### [Task]
What is needed is an exact copy of the whole listing below, with no pictures.
(Dataset content begins)
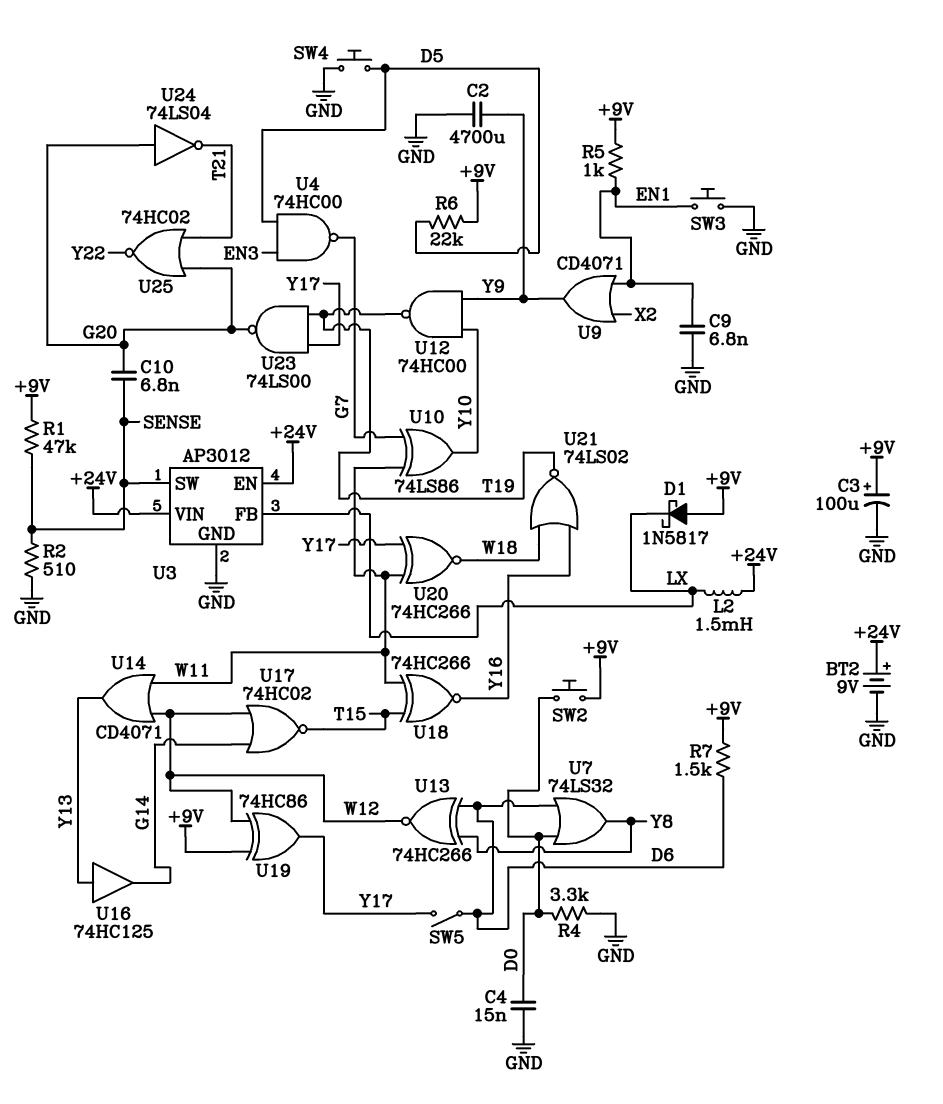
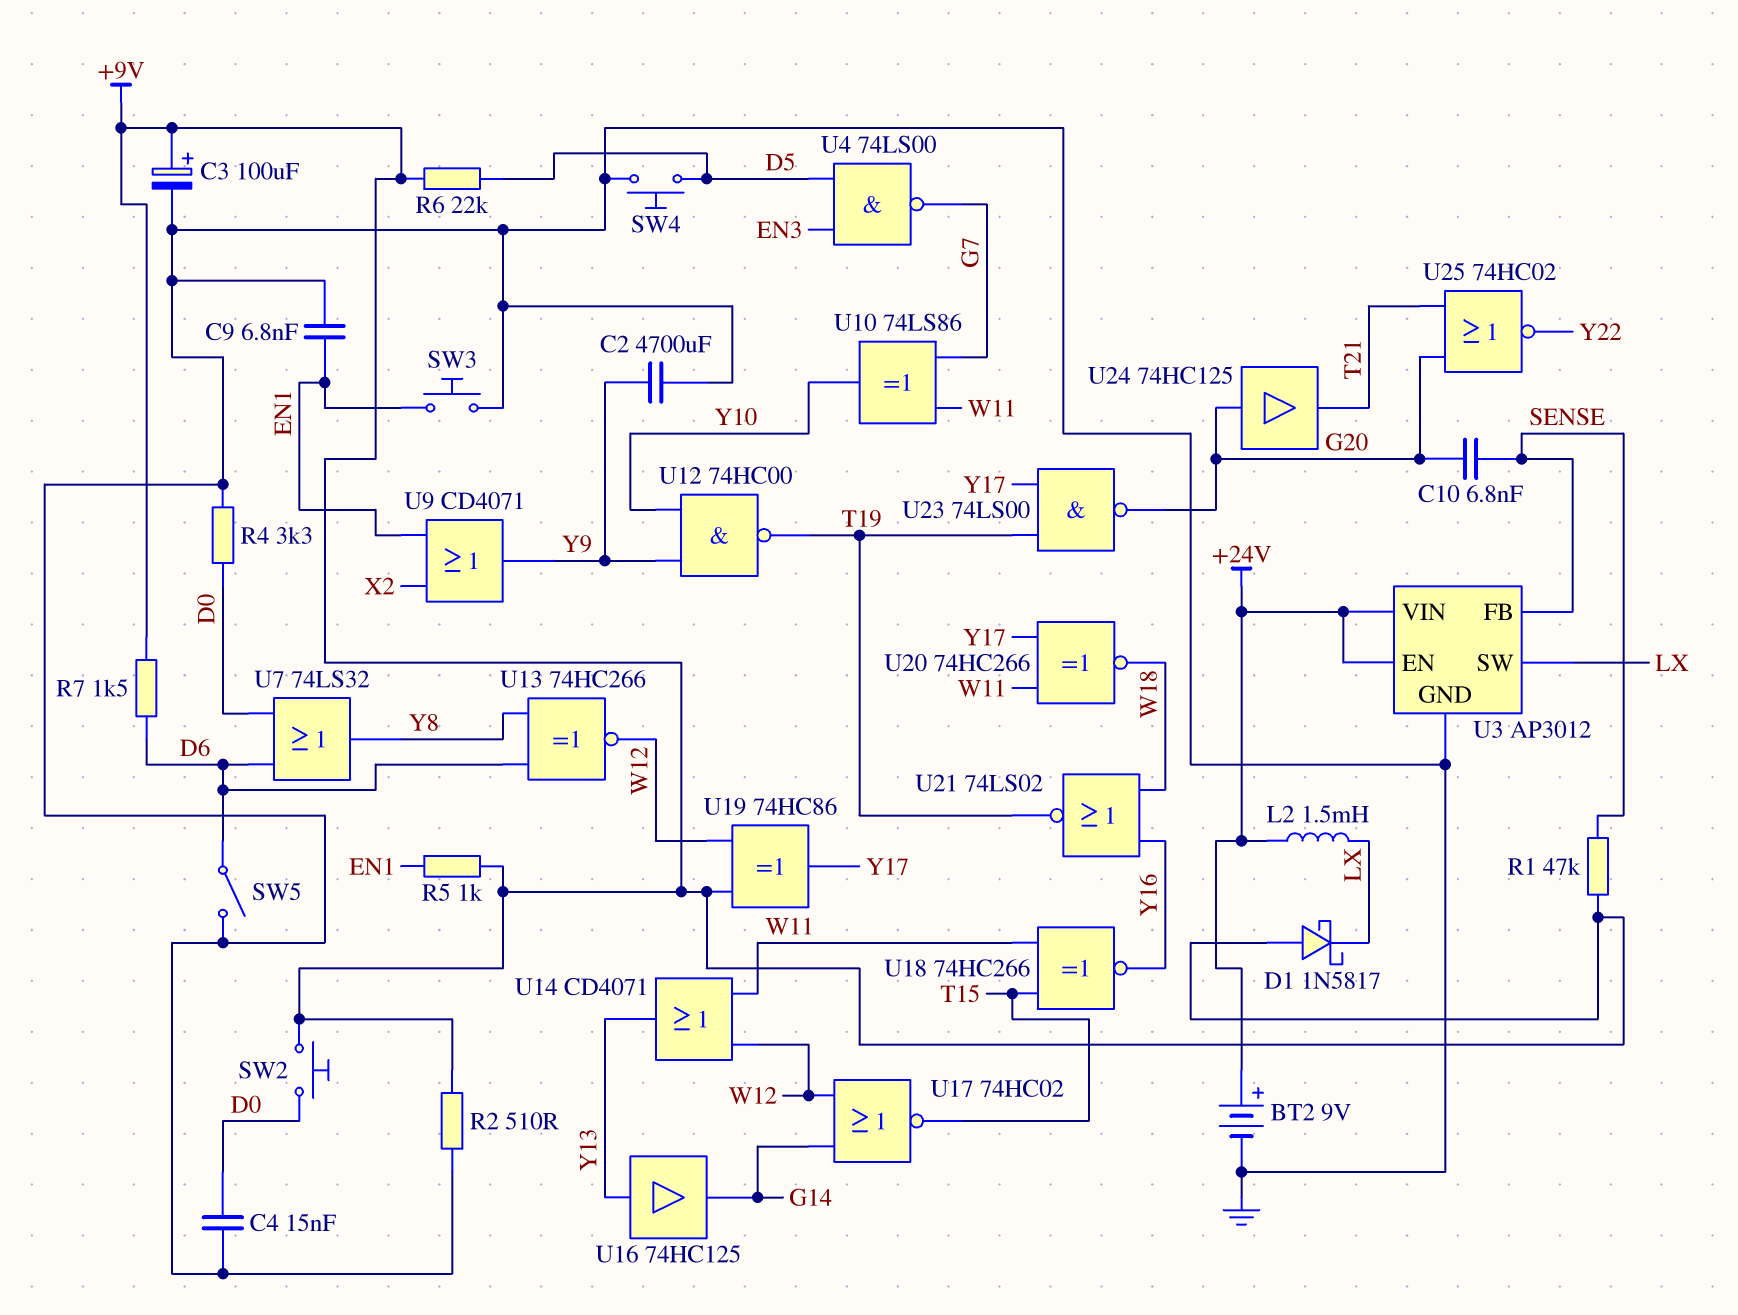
R2: 510 (GND, SENSE) -> 510 (+9V, GND)
SW5: switch (D6, Y17) -> switch (D6, GND)
U3 pin FB: LX -> SENSE
U3 pin SW: SENSE -> LX
U4: NAND 74HC00 (in D5, in EN3, out G7) -> NAND 74LS00 (in D5, in EN3, out G7)
U24: NOT 74LS04 (in G20, out T21) -> buffer 74HC125 (in G20, out T21)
(Dataset content ends)
### [Written response]
R2: 510 (GND, SENSE) -> 510 (+9V, GND)
SW5: switch (D6, Y17) -> switch (D6, GND)
U3 pin FB: LX -> SENSE
U3 pin SW: SENSE -> LX
U4: NAND 74HC00 (in D5, in EN3, out G7) -> NAND 74LS00 (in D5, in EN3, out G7)
U24: NOT 74LS04 (in G20, out T21) -> buffer 74HC125 (in G20, out T21)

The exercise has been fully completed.